_Work to complete_
Scan the records for "none". Report each line that includes it.

_Given entries_
▶

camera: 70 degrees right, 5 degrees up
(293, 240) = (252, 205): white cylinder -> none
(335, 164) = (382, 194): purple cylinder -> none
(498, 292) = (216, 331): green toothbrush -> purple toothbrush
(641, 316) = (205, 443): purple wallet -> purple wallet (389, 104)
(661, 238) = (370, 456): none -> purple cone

◀

_Task result_
(293, 240) = (252, 205): white cylinder -> none
(335, 164) = (382, 194): purple cylinder -> none
(661, 238) = (370, 456): none -> purple cone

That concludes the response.